Start of Working data

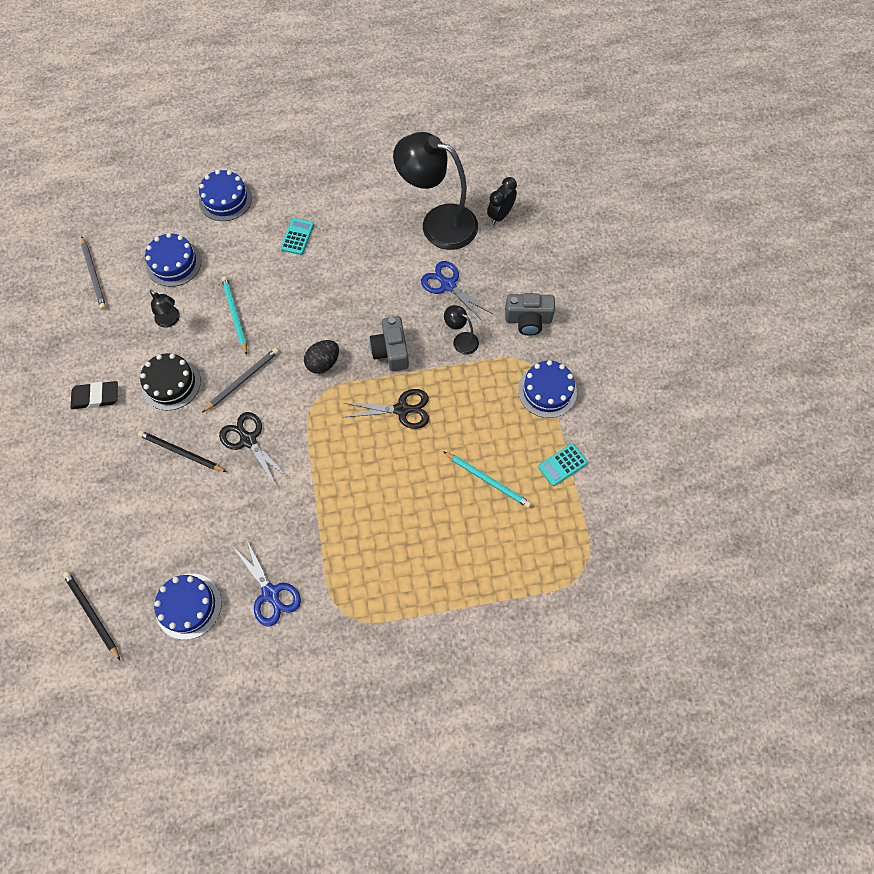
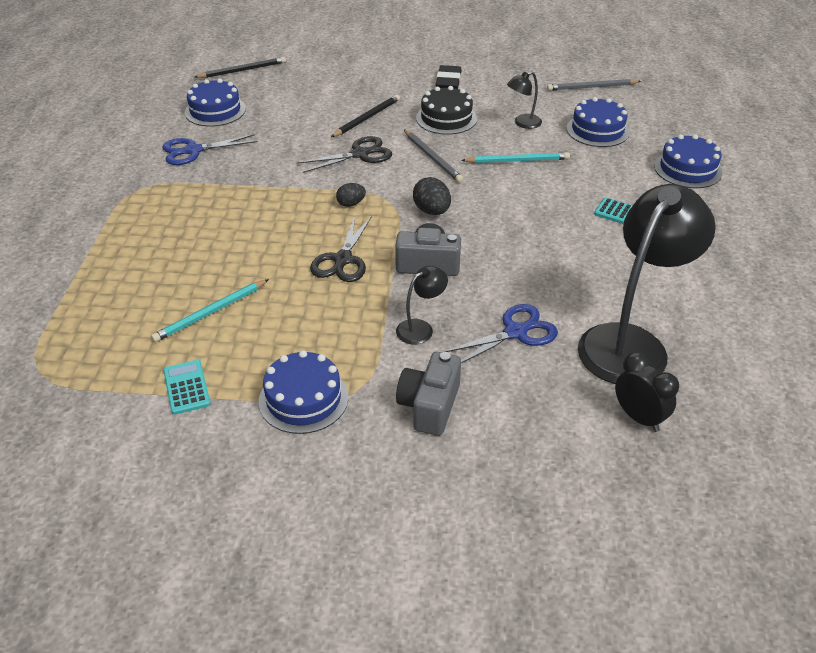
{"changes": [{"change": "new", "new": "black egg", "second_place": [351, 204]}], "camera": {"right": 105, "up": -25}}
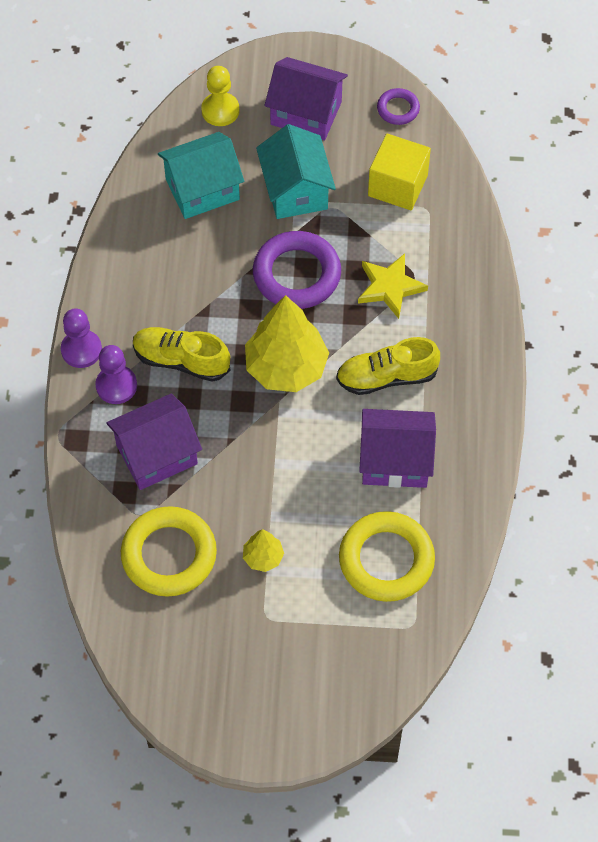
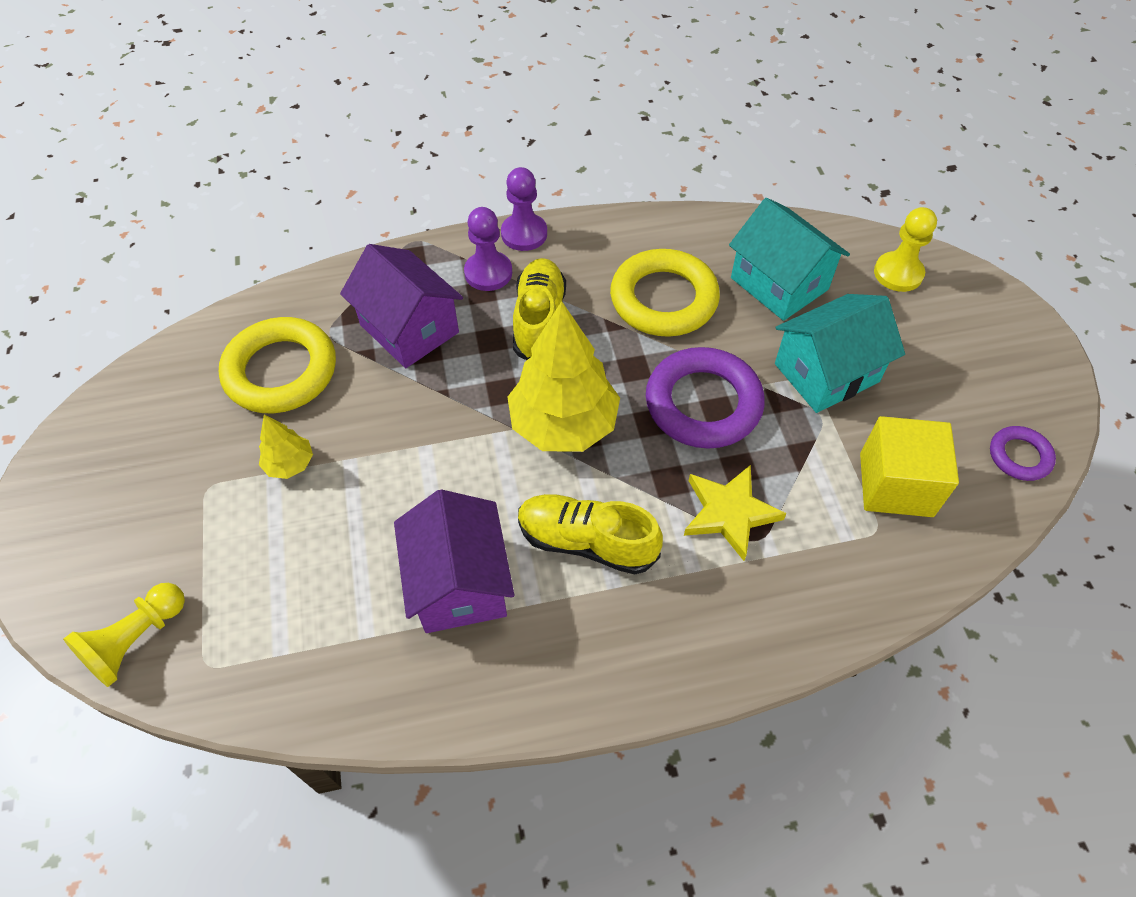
{"changes": [{"change": "new", "new": "yellow pawn", "second_place": [136, 640]}, {"change": "rotated", "old": "yellow shoe", "first_place": [386, 377], "second_place": [587, 542], "degrees": -45}, {"change": "shifted", "old": "yellow ring", "first_place": [386, 560], "second_place": [663, 299]}, {"change": "gone", "old": "purple house", "first_place": [306, 113]}], "camera": {"right": 75, "up": -5}}
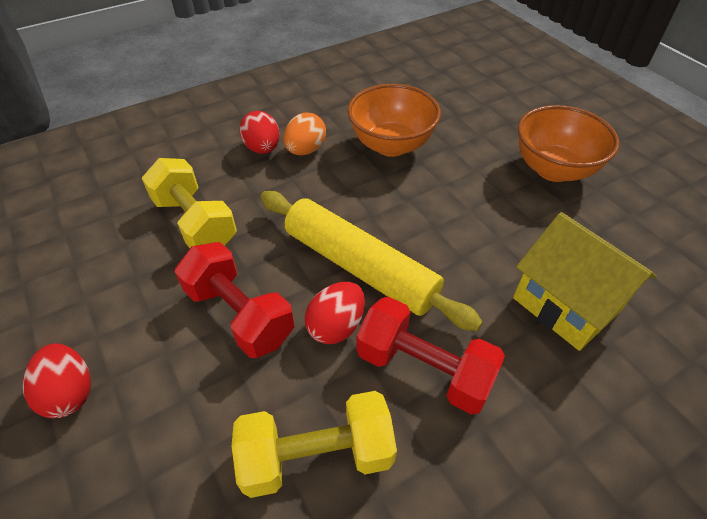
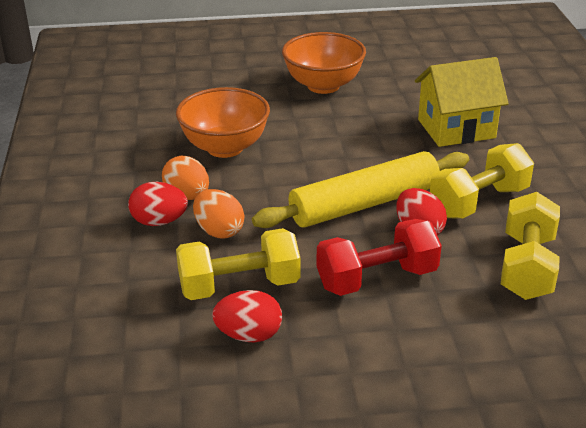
{"changes": [{"change": "new", "new": "orange egg", "second_place": [219, 231]}, {"change": "shifted", "old": "red egg", "first_place": [70, 392], "second_place": [249, 335]}, {"change": "repainted", "old": "red dumbbell", "new": "yellow dumbbell", "first_place": [424, 368], "second_place": [478, 202]}], "camera": {"right": -65, "up": -15}}
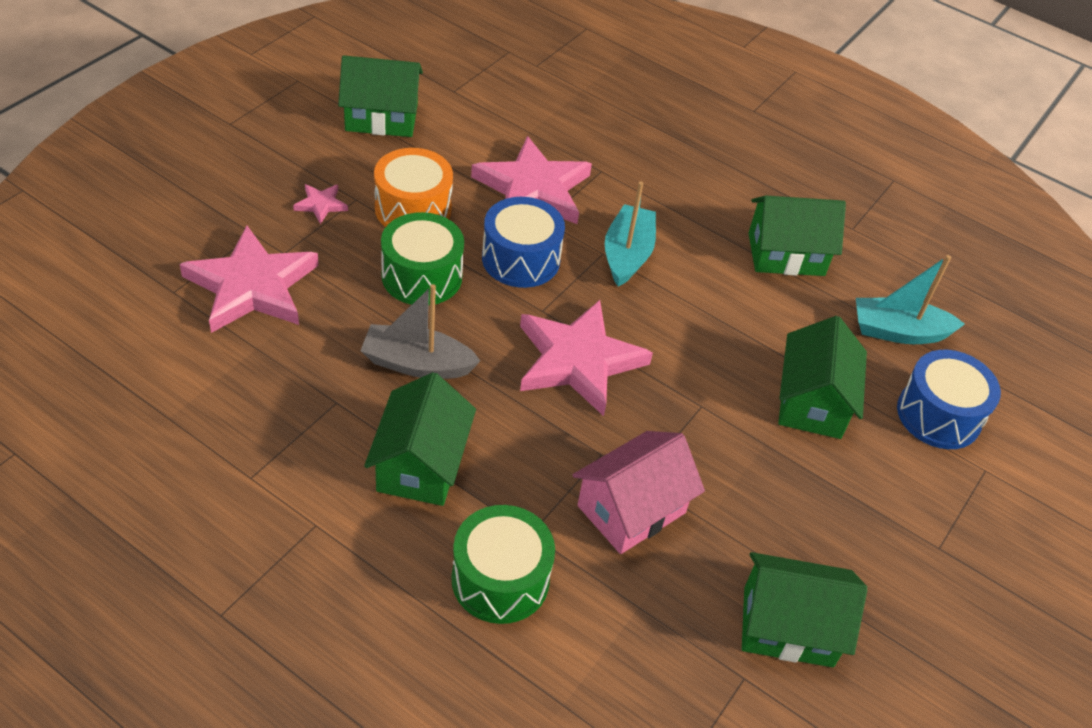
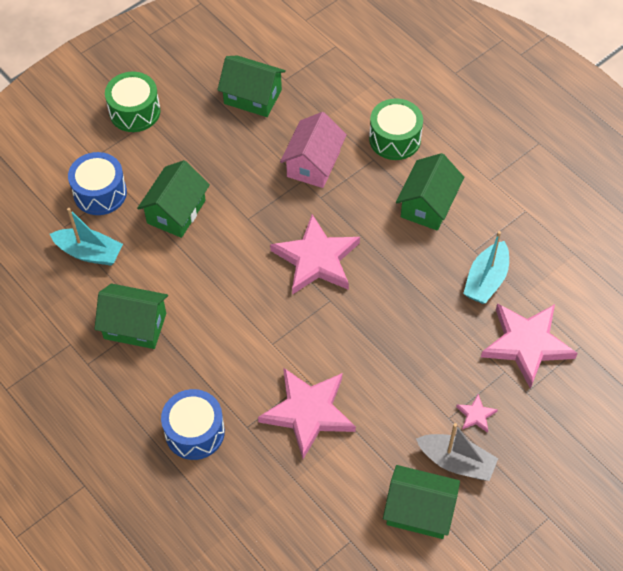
{"changes": [{"change": "shifted", "old": "green drum", "first_place": [422, 276], "second_place": [134, 111]}, {"change": "shifted", "old": "blue drum", "first_place": [521, 259], "second_place": [194, 432]}, {"change": "rotated", "old": "pink house", "first_place": [631, 509], "second_place": [313, 164], "degrees": -45}, {"change": "shifted", "old": "grey boat", "first_place": [417, 364], "second_place": [456, 462]}, {"change": "shifted", "old": "turquoise boat", "first_place": [627, 255], "second_place": [486, 280]}, {"change": "gone", "old": "orange drum", "first_place": [413, 209]}], "camera": {"right": -160, "up": 10}}
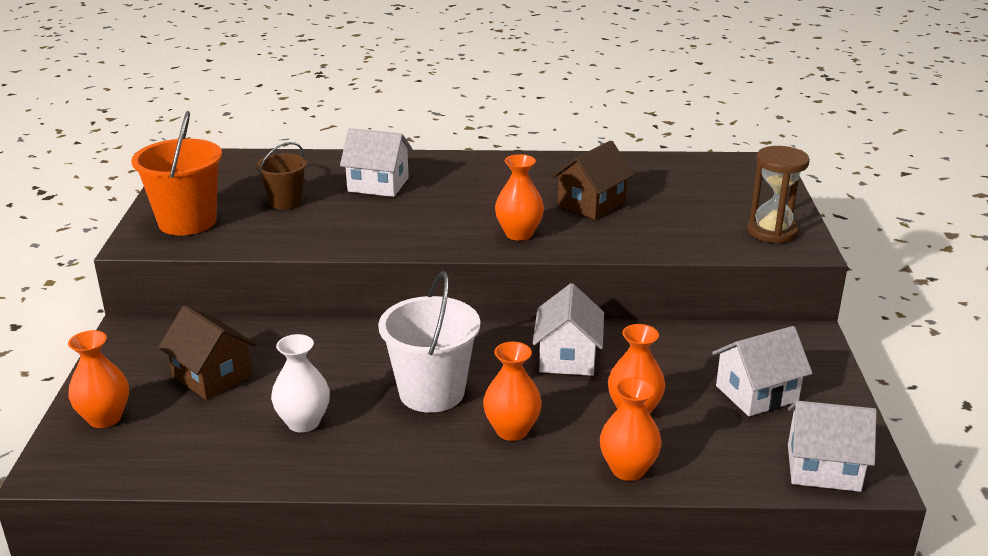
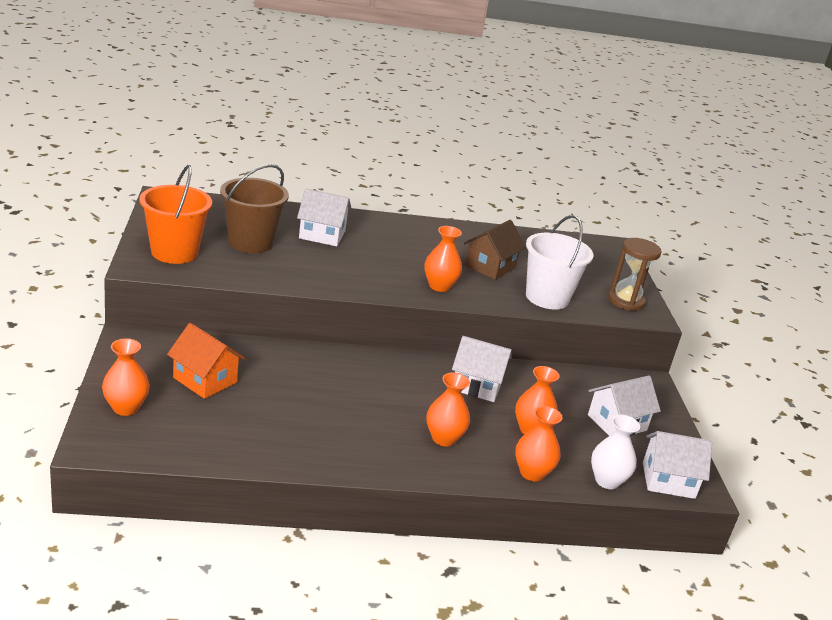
{"changes": [{"change": "repainted", "old": "brown house", "new": "orange house", "first_place": [212, 376], "second_place": [205, 380]}, {"change": "scaled", "old": "brown bucket", "first_place": [285, 202], "second_place": [251, 242], "factor": 1.66}, {"change": "rotated", "old": "white house", "first_place": [567, 357], "second_place": [477, 385], "degrees": -75}, {"change": "shifted", "old": "white bucket", "first_place": [431, 392], "second_place": [547, 297]}, {"change": "shifted", "old": "white vase", "first_place": [303, 422], "second_place": [607, 481]}], "camera": {"right": -10, "up": 0}}
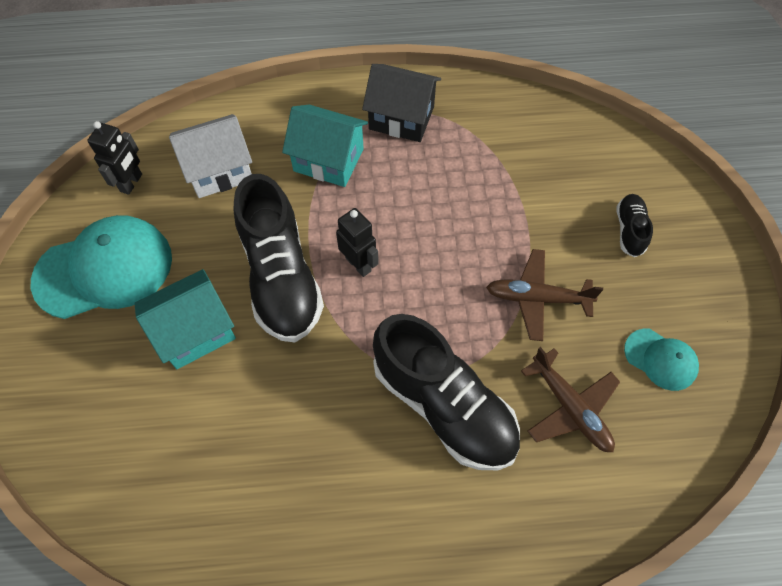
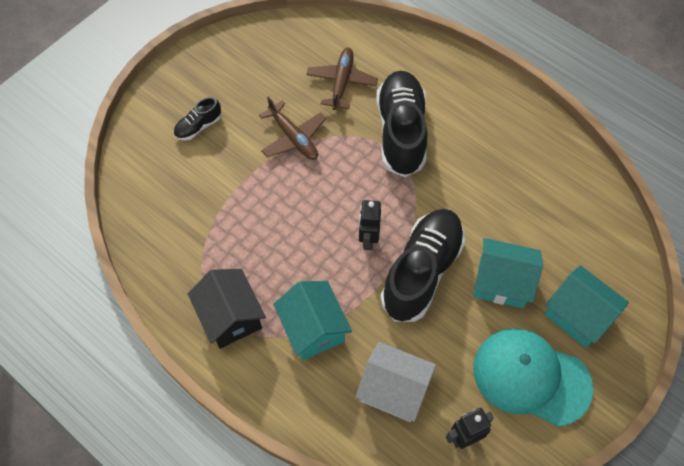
{"changes": [{"change": "new", "new": "turquoise house", "second_place": [578, 315]}, {"change": "gone", "old": "turquoise cap", "first_place": [660, 359]}], "camera": {"right": -135, "up": 0}}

End of Working data

» Required work: Extract from the data every line where "turquoise" shows up.

» Answer to the exercise:
{"changes": [{"change": "shifted", "old": "green drum", "first_place": [422, 276], "second_place": [134, 111]}, {"change": "shifted", "old": "blue drum", "first_place": [521, 259], "second_place": [194, 432]}, {"change": "rotated", "old": "pink house", "first_place": [631, 509], "second_place": [313, 164], "degrees": -45}, {"change": "shifted", "old": "grey boat", "first_place": [417, 364], "second_place": [456, 462]}, {"change": "shifted", "old": "turquoise boat", "first_place": [627, 255], "second_place": [486, 280]}, {"change": "gone", "old": "orange drum", "first_place": [413, 209]}], "camera": {"right": -160, "up": 10}}
{"changes": [{"change": "new", "new": "turquoise house", "second_place": [578, 315]}, {"change": "gone", "old": "turquoise cap", "first_place": [660, 359]}], "camera": {"right": -135, "up": 0}}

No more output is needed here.